• TASK OBJECTIVE:
Copy each line of the entries that contains the word "white".

• DATA:
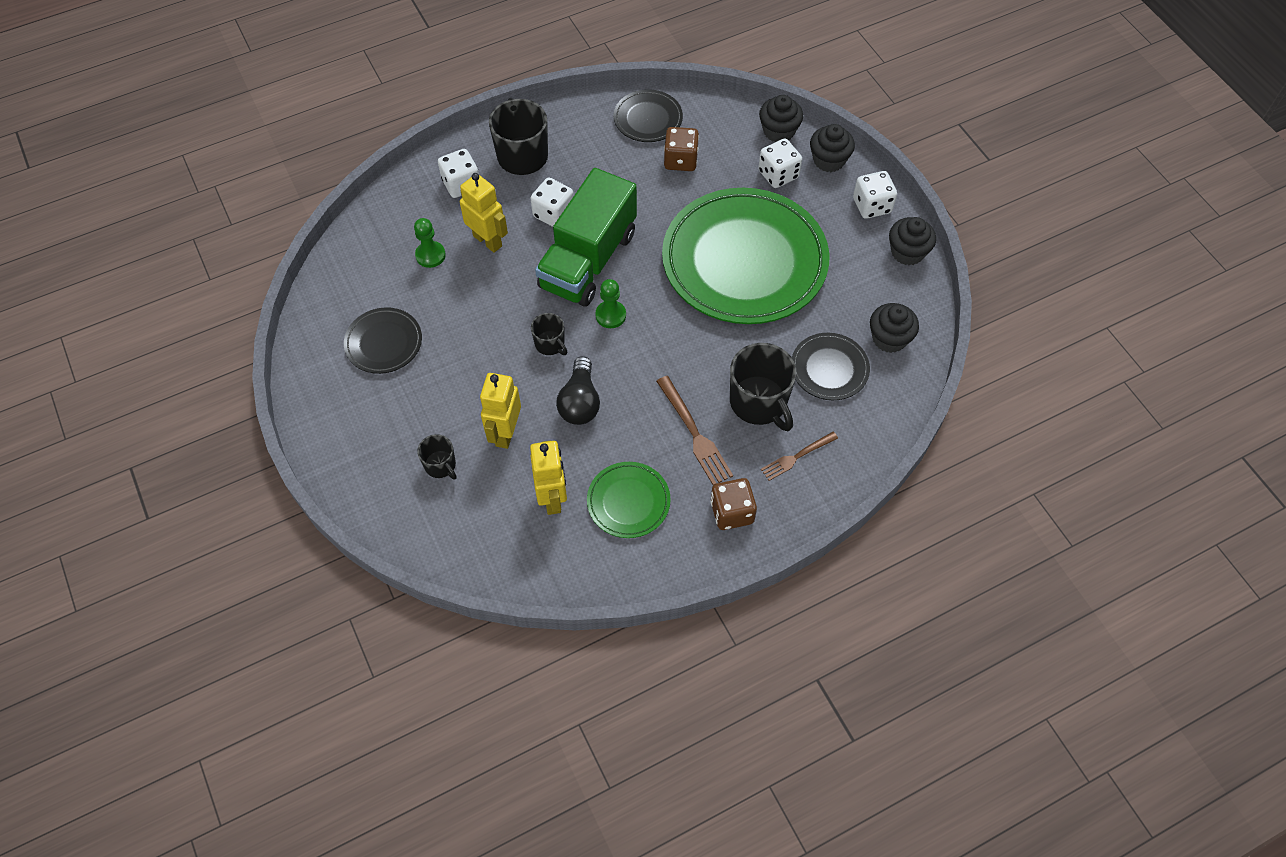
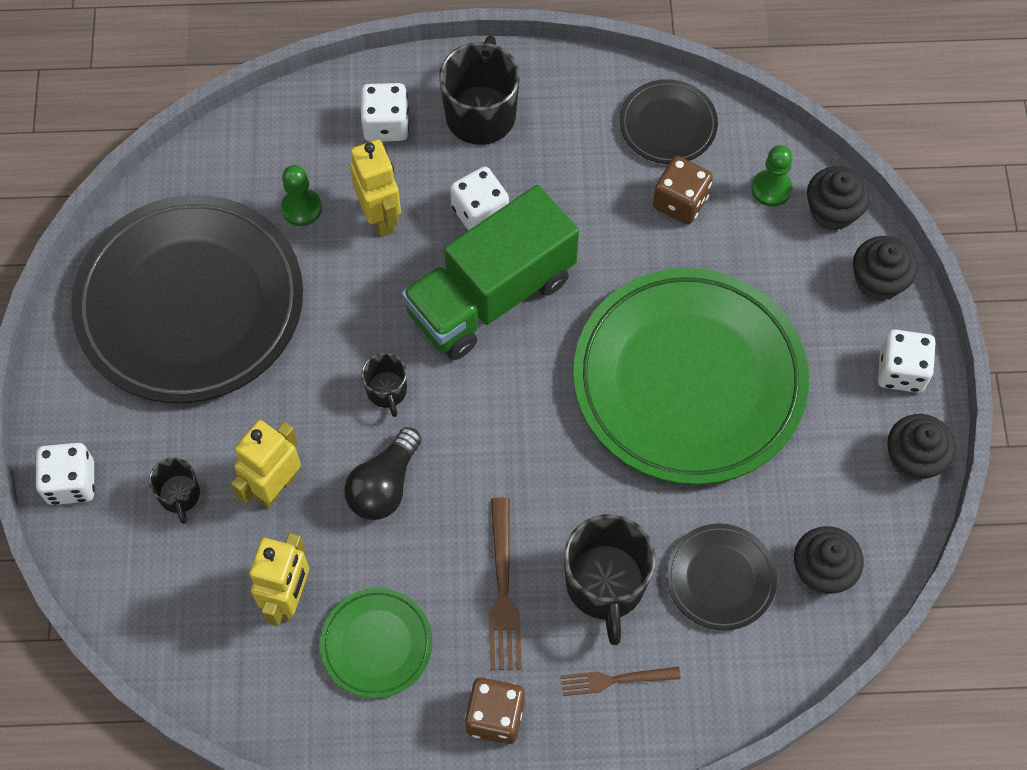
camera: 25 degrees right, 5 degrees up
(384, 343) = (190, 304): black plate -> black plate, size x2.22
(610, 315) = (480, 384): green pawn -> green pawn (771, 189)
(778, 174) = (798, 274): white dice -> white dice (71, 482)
...
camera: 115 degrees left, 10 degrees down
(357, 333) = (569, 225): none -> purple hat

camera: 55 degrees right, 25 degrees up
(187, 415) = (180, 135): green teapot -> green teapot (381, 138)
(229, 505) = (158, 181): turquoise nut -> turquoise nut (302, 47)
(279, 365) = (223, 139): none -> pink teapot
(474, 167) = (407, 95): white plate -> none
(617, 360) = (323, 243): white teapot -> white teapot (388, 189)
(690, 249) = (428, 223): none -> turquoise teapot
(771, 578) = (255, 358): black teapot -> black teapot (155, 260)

• RESPONSE FOR THIS EXERCISE:
(778, 174) = (798, 274): white dice -> white dice (71, 482)
(474, 167) = (407, 95): white plate -> none
(617, 360) = (323, 243): white teapot -> white teapot (388, 189)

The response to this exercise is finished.